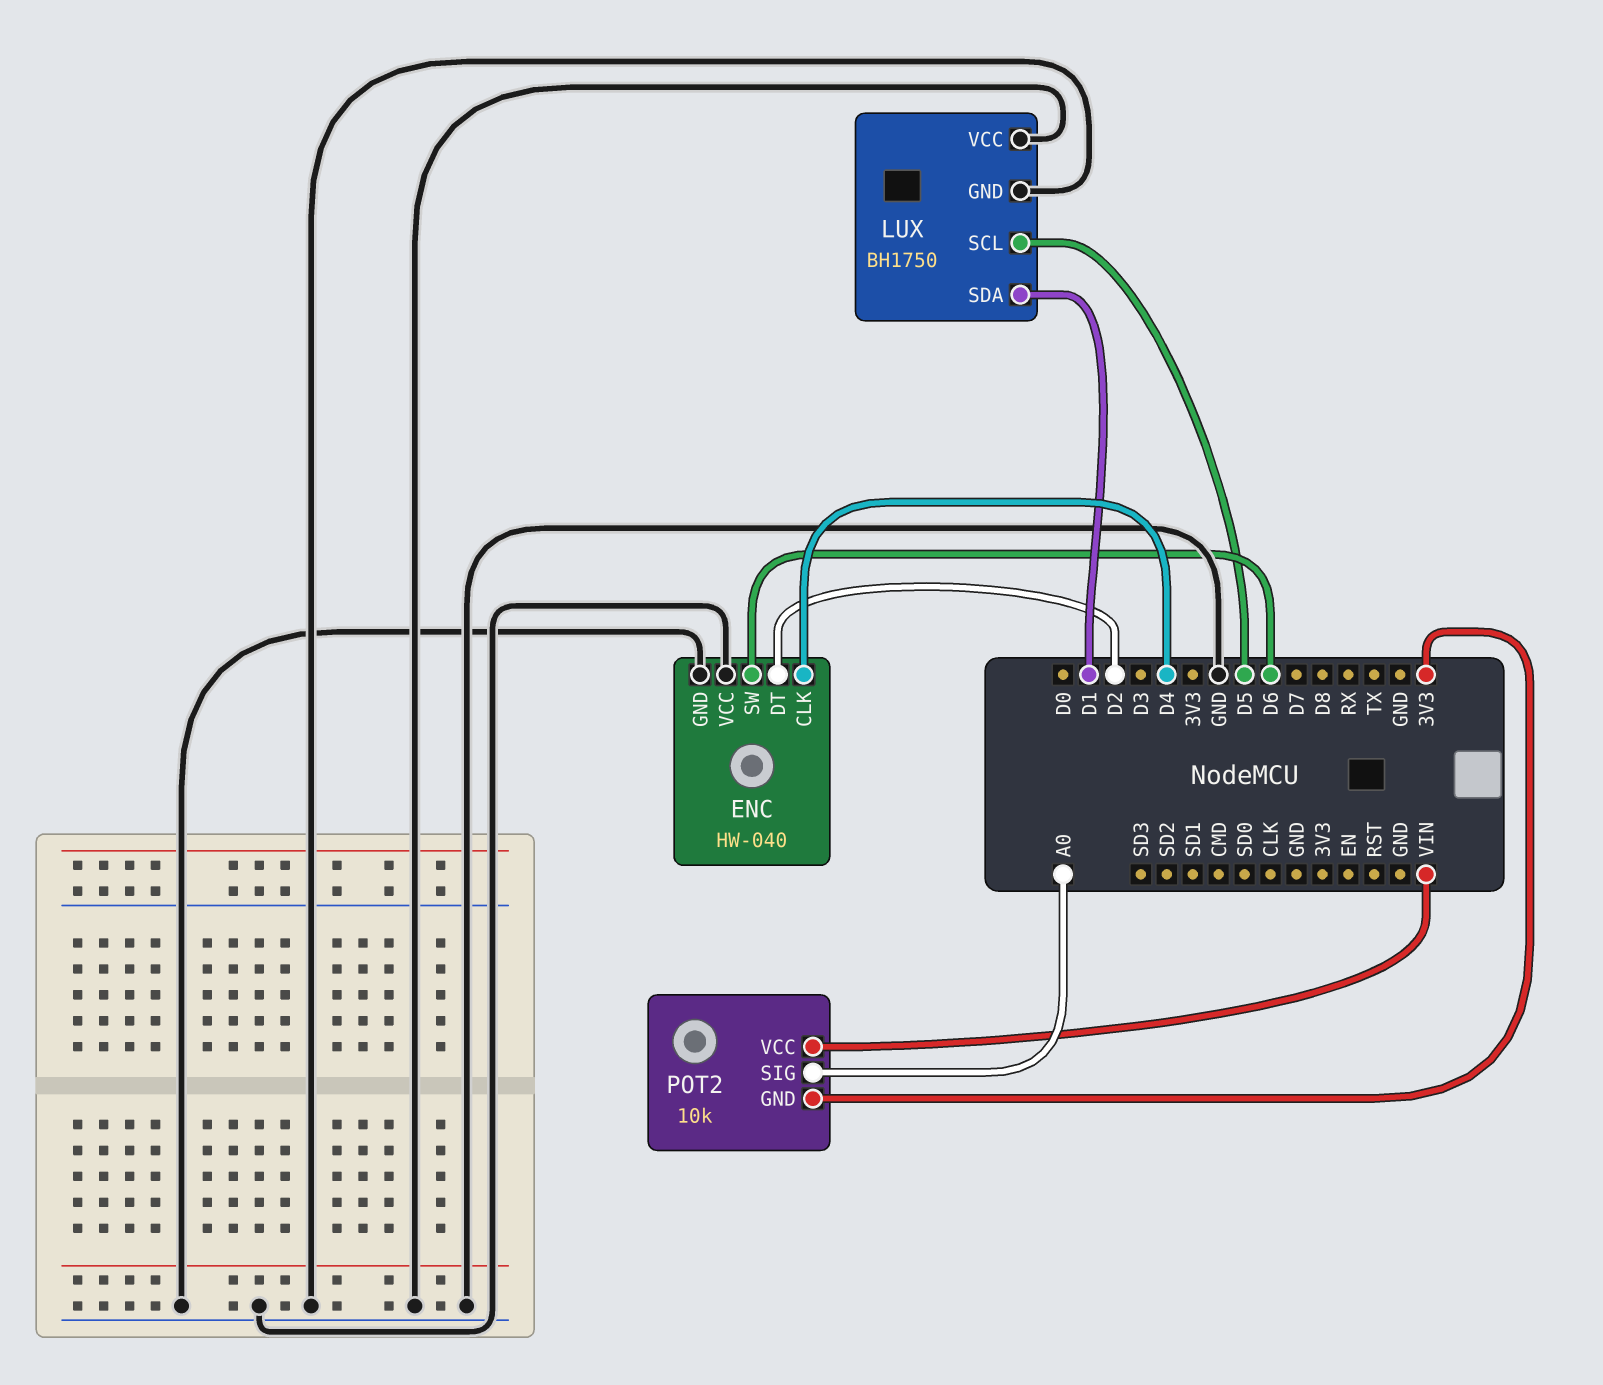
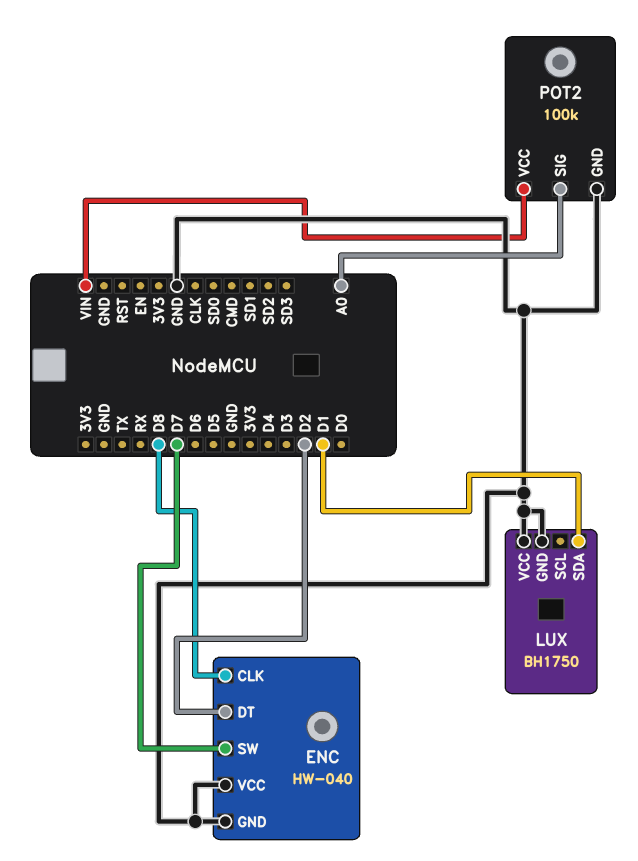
ENC pin CLK: D4 -> D8
ENC pin SW: D6 -> D7
LUX pin SCL: D5 -> none
POT2: 10k -> 100k
POT2 pin GND: 3V3 -> GND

==========

What needs to be done:
Each line, beginning at the one that contains "LUX pin SCL: D5 -> none" and continuing through the end of the records, must be written out exactly, first and last included.

Solved problem:
LUX pin SCL: D5 -> none
POT2: 10k -> 100k
POT2 pin GND: 3V3 -> GND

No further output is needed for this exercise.